_Directions for this task_
Output only the stretch of the listing that starts at the line containing "(437, 262) = (468, 189): yellow" and ends at the line containing "camera: 55 degrees right, 10 degrees down", reproduced exactly with both ends.

_Records provided_

----------------

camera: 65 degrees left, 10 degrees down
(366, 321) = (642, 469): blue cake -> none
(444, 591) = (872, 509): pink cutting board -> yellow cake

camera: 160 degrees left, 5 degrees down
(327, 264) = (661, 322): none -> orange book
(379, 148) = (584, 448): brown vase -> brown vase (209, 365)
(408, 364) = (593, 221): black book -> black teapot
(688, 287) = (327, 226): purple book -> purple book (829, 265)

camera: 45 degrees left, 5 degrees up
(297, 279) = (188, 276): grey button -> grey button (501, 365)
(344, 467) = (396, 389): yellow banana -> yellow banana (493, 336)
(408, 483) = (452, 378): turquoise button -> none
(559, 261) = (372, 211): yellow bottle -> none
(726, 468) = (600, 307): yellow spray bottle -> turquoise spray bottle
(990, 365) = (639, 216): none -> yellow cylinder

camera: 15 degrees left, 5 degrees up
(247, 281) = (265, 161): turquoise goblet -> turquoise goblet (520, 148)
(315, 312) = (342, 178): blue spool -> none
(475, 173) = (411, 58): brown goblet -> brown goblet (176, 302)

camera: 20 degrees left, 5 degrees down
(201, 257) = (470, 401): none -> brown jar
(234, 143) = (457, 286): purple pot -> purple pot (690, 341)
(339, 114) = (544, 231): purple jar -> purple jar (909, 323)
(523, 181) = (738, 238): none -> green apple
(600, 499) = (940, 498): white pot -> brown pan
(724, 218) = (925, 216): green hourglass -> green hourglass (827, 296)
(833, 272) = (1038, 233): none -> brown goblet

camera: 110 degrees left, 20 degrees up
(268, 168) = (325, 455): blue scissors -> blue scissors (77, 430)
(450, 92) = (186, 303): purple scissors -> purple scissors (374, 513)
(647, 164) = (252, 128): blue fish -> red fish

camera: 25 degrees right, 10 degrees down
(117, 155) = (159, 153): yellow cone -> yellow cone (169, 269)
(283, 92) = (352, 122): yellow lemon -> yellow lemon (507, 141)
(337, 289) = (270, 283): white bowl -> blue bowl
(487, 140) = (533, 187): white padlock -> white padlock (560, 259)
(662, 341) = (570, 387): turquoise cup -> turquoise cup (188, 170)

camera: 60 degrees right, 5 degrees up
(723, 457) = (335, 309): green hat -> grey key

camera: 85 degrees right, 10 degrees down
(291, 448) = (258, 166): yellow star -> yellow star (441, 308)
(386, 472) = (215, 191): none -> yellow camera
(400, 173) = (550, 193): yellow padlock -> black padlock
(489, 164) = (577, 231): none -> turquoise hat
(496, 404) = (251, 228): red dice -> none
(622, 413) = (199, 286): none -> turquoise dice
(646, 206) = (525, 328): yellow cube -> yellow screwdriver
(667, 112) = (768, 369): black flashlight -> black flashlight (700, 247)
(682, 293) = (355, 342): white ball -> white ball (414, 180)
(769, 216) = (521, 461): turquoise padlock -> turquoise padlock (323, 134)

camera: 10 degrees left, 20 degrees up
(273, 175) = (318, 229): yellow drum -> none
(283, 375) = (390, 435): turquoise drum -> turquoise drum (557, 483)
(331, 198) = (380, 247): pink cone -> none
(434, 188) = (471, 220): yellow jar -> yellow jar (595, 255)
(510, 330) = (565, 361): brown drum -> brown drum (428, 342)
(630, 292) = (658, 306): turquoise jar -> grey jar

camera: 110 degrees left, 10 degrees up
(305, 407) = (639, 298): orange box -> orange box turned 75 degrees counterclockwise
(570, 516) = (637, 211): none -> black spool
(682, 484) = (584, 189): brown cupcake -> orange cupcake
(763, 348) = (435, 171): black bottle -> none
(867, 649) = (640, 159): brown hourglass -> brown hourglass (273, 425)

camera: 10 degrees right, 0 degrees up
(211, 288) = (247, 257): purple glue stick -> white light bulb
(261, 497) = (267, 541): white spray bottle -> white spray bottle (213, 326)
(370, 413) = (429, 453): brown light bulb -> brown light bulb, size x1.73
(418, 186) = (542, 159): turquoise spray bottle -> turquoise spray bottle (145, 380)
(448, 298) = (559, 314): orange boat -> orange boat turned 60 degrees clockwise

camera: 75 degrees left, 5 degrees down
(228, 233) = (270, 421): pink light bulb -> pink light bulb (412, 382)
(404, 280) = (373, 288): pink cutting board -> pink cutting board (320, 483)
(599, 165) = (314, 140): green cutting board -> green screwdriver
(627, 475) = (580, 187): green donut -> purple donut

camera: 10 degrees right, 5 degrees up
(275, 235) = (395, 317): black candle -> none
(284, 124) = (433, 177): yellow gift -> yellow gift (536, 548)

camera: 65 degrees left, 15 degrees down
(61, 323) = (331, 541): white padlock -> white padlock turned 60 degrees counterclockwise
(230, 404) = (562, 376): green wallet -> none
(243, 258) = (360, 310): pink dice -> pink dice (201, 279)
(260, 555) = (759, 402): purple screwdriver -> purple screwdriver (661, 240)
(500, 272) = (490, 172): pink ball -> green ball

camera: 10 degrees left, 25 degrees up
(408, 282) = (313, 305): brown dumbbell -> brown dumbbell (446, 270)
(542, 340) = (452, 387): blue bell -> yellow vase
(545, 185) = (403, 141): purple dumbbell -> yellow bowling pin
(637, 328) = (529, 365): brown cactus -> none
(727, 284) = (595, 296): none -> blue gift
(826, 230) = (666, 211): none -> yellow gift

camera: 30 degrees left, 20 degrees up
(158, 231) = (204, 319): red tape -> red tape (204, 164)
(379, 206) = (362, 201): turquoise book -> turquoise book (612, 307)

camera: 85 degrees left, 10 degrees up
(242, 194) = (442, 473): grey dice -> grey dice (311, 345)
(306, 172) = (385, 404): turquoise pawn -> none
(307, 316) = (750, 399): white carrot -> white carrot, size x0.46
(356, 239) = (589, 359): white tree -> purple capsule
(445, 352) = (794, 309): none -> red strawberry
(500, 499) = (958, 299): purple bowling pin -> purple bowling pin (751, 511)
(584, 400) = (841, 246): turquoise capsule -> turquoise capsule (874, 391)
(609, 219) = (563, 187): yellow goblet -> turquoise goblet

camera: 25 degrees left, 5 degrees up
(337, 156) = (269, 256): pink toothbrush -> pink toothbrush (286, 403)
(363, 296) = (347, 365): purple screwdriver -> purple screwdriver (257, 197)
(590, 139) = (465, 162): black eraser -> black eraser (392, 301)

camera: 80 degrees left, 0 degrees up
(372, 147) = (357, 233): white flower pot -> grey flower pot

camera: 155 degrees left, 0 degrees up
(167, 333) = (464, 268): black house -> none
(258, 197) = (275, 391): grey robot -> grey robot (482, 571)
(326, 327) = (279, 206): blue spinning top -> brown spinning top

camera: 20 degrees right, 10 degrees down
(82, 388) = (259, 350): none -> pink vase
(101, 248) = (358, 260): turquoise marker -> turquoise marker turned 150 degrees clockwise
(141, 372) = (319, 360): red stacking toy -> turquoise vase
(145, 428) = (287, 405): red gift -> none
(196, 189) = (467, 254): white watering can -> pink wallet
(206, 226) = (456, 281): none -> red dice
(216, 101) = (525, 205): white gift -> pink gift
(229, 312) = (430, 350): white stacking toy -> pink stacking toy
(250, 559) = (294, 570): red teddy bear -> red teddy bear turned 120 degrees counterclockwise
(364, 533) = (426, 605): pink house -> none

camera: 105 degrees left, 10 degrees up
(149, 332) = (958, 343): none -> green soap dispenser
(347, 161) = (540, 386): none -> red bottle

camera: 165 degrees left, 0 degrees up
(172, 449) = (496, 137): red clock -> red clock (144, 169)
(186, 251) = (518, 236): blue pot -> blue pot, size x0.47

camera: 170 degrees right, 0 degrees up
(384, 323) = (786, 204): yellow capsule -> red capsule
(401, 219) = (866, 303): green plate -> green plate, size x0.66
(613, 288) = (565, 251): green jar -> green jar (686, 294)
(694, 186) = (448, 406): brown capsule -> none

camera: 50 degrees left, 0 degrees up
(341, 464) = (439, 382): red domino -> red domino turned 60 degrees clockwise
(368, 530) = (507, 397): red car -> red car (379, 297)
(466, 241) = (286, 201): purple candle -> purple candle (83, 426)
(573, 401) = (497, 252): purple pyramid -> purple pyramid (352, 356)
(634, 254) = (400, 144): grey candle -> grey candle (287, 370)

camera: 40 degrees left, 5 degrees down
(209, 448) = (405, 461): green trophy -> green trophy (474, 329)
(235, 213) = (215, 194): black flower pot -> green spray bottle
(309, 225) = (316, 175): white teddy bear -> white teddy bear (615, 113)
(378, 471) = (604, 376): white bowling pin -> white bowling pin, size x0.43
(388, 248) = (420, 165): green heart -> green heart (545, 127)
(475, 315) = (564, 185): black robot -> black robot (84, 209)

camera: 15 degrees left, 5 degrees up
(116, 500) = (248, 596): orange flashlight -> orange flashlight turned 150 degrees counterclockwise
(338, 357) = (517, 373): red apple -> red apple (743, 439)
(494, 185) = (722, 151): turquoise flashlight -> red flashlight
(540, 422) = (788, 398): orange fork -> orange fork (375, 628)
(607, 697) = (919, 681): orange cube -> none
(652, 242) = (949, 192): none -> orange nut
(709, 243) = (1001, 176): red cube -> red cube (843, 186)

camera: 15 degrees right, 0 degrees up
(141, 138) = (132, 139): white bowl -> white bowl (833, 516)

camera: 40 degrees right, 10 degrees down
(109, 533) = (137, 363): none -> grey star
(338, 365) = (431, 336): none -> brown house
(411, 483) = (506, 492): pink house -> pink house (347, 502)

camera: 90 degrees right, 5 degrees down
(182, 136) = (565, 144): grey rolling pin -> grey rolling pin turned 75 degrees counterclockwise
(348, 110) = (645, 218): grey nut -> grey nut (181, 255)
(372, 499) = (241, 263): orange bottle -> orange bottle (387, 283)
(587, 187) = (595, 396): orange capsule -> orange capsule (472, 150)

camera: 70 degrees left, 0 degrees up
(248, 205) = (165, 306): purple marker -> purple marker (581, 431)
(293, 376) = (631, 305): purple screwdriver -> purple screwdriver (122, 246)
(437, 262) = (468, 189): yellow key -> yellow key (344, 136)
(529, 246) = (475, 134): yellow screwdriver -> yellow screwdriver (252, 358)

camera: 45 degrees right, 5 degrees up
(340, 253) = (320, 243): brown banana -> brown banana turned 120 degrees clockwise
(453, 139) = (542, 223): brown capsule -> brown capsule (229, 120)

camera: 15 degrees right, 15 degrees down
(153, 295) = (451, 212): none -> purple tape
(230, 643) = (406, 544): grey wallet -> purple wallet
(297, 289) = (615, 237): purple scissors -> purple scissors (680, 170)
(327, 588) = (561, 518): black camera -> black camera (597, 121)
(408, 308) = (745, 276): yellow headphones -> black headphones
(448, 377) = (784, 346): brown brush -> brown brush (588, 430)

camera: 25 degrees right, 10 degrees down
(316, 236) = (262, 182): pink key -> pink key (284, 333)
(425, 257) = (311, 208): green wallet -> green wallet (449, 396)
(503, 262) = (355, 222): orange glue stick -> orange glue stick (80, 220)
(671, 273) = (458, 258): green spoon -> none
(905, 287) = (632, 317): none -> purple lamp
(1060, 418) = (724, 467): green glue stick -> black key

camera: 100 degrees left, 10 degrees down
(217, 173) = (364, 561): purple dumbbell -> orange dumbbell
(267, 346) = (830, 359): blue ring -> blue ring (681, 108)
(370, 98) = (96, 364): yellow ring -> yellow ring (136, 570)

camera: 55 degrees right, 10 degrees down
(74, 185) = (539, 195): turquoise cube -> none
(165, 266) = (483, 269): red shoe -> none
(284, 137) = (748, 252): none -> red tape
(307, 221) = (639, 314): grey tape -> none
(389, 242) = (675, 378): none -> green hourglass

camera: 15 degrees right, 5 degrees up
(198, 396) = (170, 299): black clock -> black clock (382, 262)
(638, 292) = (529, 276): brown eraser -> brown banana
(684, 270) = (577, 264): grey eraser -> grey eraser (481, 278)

----------------

_Response_
(437, 262) = (468, 189): yellow key -> yellow key (344, 136)
(529, 246) = (475, 134): yellow screwdriver -> yellow screwdriver (252, 358)

camera: 45 degrees right, 5 degrees up
(340, 253) = (320, 243): brown banana -> brown banana turned 120 degrees clockwise
(453, 139) = (542, 223): brown capsule -> brown capsule (229, 120)

camera: 15 degrees right, 15 degrees down
(153, 295) = (451, 212): none -> purple tape
(230, 643) = (406, 544): grey wallet -> purple wallet
(297, 289) = (615, 237): purple scissors -> purple scissors (680, 170)
(327, 588) = (561, 518): black camera -> black camera (597, 121)
(408, 308) = (745, 276): yellow headphones -> black headphones
(448, 377) = (784, 346): brown brush -> brown brush (588, 430)

camera: 25 degrees right, 10 degrees down
(316, 236) = (262, 182): pink key -> pink key (284, 333)
(425, 257) = (311, 208): green wallet -> green wallet (449, 396)
(503, 262) = (355, 222): orange glue stick -> orange glue stick (80, 220)
(671, 273) = (458, 258): green spoon -> none
(905, 287) = (632, 317): none -> purple lamp
(1060, 418) = (724, 467): green glue stick -> black key

camera: 100 degrees left, 10 degrees down
(217, 173) = (364, 561): purple dumbbell -> orange dumbbell
(267, 346) = (830, 359): blue ring -> blue ring (681, 108)
(370, 98) = (96, 364): yellow ring -> yellow ring (136, 570)

camera: 55 degrees right, 10 degrees down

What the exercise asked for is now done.